→ **Set task**: Copy out the final stretch of the listing: the line that contains "Segment: 'adipose tissue'. (SVG masks)" and all lines after it, exactly as they appear.
------ Data section ------
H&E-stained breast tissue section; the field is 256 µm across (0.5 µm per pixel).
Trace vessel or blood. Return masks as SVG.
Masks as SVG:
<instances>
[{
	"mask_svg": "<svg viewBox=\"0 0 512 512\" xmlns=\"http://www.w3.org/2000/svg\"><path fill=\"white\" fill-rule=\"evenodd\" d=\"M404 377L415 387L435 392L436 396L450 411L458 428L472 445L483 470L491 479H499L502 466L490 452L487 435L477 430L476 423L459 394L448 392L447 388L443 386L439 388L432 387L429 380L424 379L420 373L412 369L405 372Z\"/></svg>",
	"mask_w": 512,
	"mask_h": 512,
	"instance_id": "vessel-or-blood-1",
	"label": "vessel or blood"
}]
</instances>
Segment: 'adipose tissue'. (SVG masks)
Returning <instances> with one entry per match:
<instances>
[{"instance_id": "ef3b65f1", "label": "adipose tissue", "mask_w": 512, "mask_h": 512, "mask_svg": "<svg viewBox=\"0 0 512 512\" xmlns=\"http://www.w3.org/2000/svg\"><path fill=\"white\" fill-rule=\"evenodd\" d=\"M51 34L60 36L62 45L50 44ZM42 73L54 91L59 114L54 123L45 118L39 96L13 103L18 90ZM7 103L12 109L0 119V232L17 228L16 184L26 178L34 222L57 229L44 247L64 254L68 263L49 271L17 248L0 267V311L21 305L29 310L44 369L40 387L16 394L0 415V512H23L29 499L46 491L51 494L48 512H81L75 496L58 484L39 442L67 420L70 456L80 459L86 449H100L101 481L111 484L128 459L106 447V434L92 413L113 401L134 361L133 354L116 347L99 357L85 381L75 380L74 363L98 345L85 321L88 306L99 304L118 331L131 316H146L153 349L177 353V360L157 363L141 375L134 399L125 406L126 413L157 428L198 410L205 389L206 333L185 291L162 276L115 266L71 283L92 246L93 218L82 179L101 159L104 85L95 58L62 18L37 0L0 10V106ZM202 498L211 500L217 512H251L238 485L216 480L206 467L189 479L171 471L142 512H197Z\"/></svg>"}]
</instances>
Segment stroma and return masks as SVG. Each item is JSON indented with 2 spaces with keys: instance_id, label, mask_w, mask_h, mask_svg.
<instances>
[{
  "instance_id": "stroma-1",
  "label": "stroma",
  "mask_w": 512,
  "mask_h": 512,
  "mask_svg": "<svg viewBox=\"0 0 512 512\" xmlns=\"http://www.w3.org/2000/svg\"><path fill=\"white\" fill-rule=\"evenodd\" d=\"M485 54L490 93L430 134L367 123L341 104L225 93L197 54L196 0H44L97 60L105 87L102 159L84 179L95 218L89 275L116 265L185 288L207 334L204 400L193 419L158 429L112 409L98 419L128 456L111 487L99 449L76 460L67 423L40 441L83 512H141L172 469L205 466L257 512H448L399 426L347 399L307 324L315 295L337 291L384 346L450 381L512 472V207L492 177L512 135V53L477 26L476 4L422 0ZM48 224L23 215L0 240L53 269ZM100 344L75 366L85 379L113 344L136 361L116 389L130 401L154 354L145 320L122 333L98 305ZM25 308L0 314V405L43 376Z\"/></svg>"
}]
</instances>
------
→ **Output for this exercise**:
Segment: 'adipose tissue'. (SVG masks)
Returning <instances> with one entry per match:
<instances>
[{"instance_id": "ef3b65f1", "label": "adipose tissue", "mask_w": 512, "mask_h": 512, "mask_svg": "<svg viewBox=\"0 0 512 512\" xmlns=\"http://www.w3.org/2000/svg\"><path fill=\"white\" fill-rule=\"evenodd\" d=\"M51 34L60 36L62 45L50 44ZM42 73L54 91L59 114L54 123L45 118L39 96L13 103L18 90ZM7 103L12 109L0 119V232L17 228L16 184L26 178L34 222L57 229L44 247L64 254L68 263L49 271L17 248L0 267V311L21 305L29 310L44 369L40 387L16 394L0 415V512H23L29 499L46 491L51 494L48 512H81L75 496L58 484L39 442L67 420L70 456L80 459L86 449H100L101 481L111 484L128 459L106 447V434L92 413L113 401L134 361L133 354L116 347L99 357L85 381L75 380L74 363L98 345L85 321L88 306L99 304L118 331L131 316H146L153 349L177 353V360L157 363L141 375L134 399L125 406L126 413L157 428L198 410L205 389L206 333L185 291L162 276L115 266L71 283L92 246L93 218L82 179L101 159L104 85L95 58L62 18L37 0L0 10V106ZM202 498L211 500L217 512H251L238 485L216 480L206 467L189 479L171 471L142 512H197Z\"/></svg>"}]
</instances>
Segment stroma and return masks as SVG. Each item is JSON indented with 2 spaces with keys: instance_id, label, mask_w, mask_h, mask_svg.
<instances>
[{
  "instance_id": "stroma-1",
  "label": "stroma",
  "mask_w": 512,
  "mask_h": 512,
  "mask_svg": "<svg viewBox=\"0 0 512 512\" xmlns=\"http://www.w3.org/2000/svg\"><path fill=\"white\" fill-rule=\"evenodd\" d=\"M485 54L490 93L430 134L367 123L341 104L225 93L197 54L196 0H44L97 60L105 87L102 159L84 179L95 218L89 275L116 265L185 288L207 334L204 400L193 419L158 429L112 409L98 419L128 456L111 487L99 449L76 460L67 423L40 441L83 512H141L172 469L205 466L257 512H448L399 426L347 399L307 324L315 295L337 291L384 346L450 381L512 472V207L492 177L512 135V53L477 26L476 4L422 0ZM48 224L23 215L0 240L53 269ZM100 344L75 366L85 379L113 344L136 361L116 389L130 401L154 354L145 320L122 333L98 305ZM25 308L0 314V405L43 376Z\"/></svg>"
}]
</instances>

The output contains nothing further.